ENTRIES SUPPLIED ▸

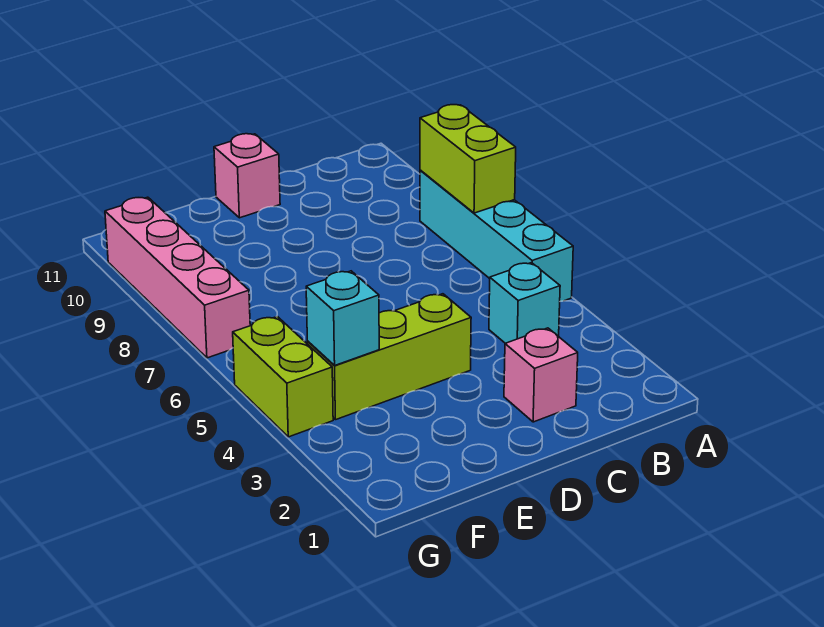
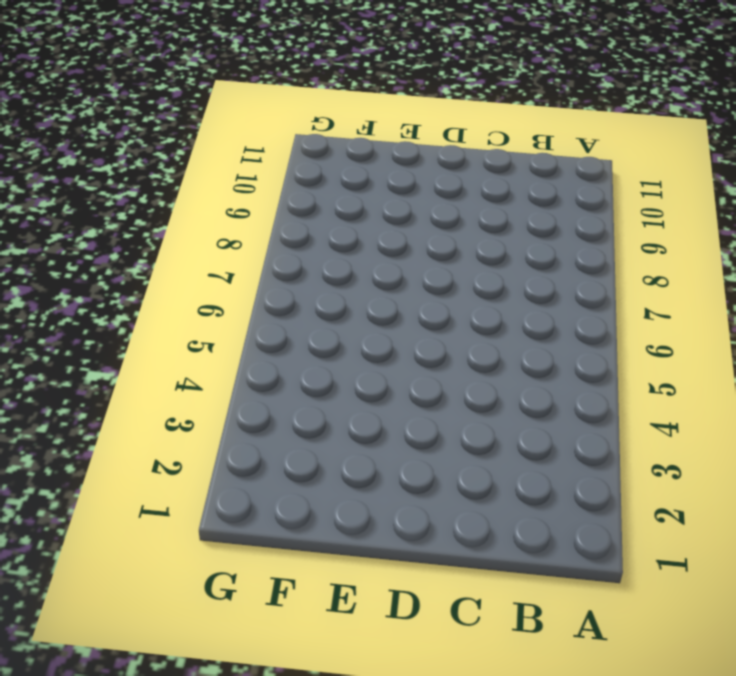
none -> cyan brick A5:A8 level 1
none -> cyan brick B4 level 1

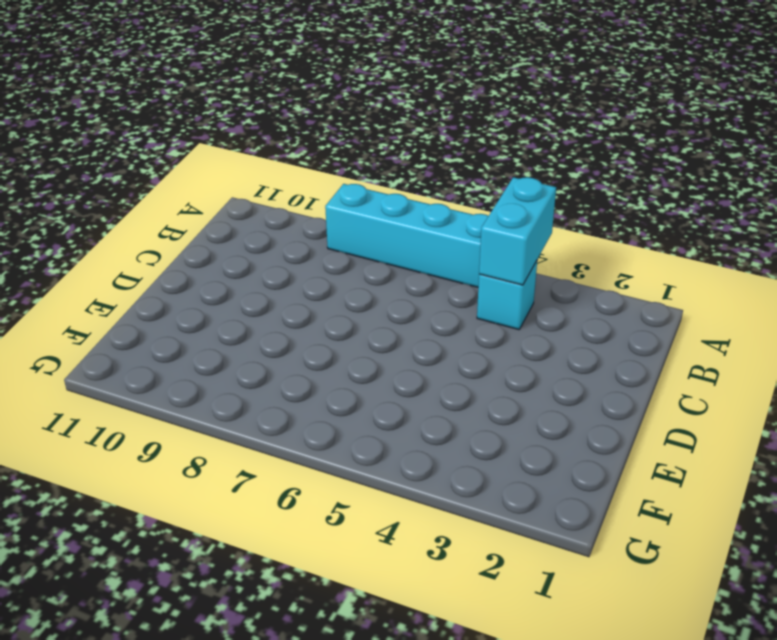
cyan brick A4:B4 level 2 -> none
none -> pink brick C2 level 1
none -> lime brick D4:F4 level 1

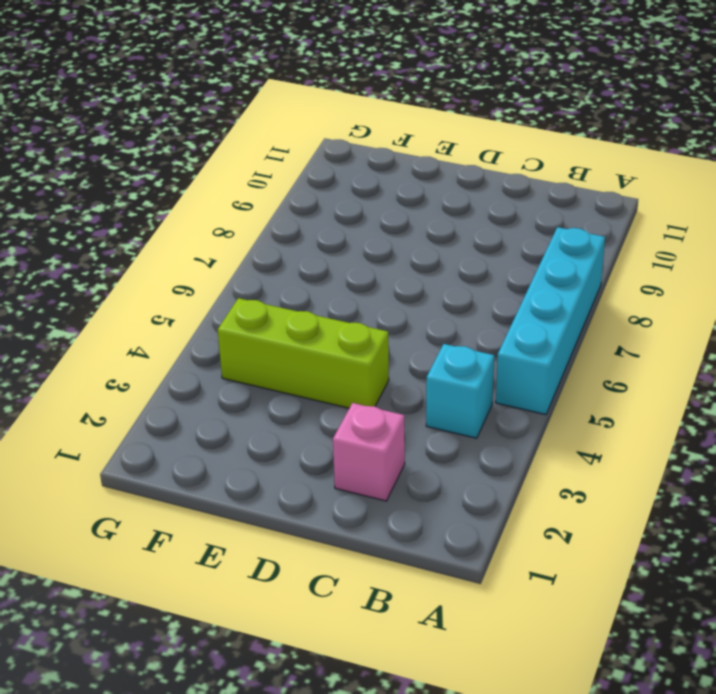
none -> pink brick D11 level 1
none -> lime brick G4:G5 level 1

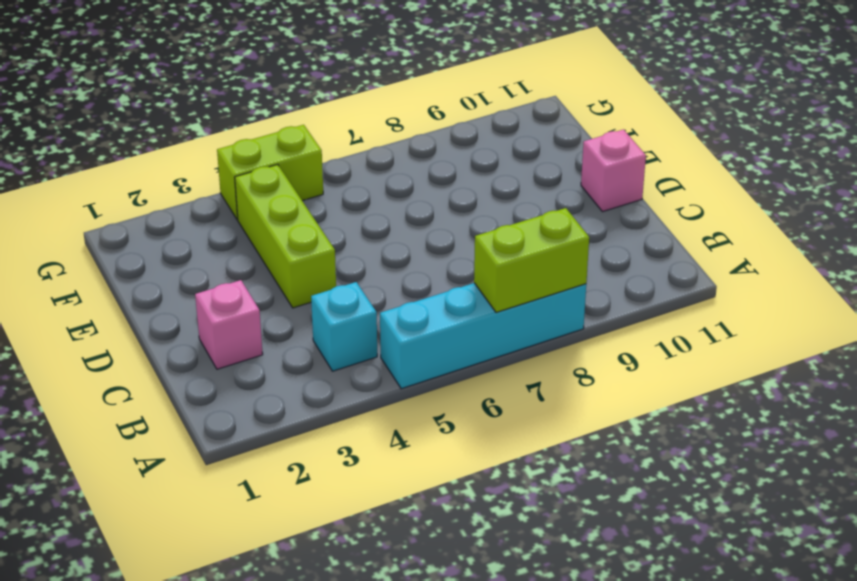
none -> pink brick G7:G10 level 1
none -> cyan brick F4 level 2

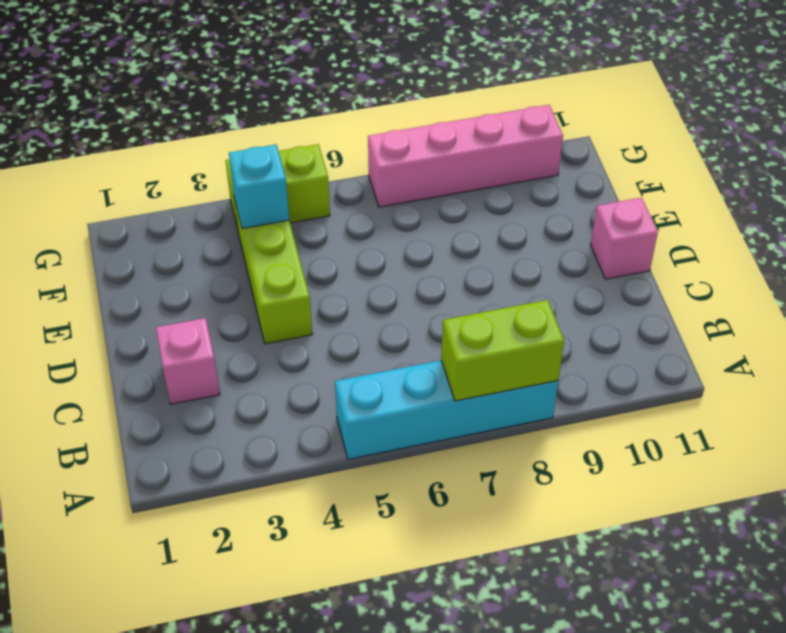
none -> cyan brick B4 level 1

EXERCISE REQUIREMENTS ▸ Every entry above needs to be duplicated exactly, without its images.

ANSWER ▸
none -> cyan brick A5:A8 level 1
none -> cyan brick B4 level 1

cyan brick A4:B4 level 2 -> none
none -> pink brick C2 level 1
none -> lime brick D4:F4 level 1

none -> pink brick D11 level 1
none -> lime brick G4:G5 level 1

none -> pink brick G7:G10 level 1
none -> cyan brick F4 level 2

none -> cyan brick B4 level 1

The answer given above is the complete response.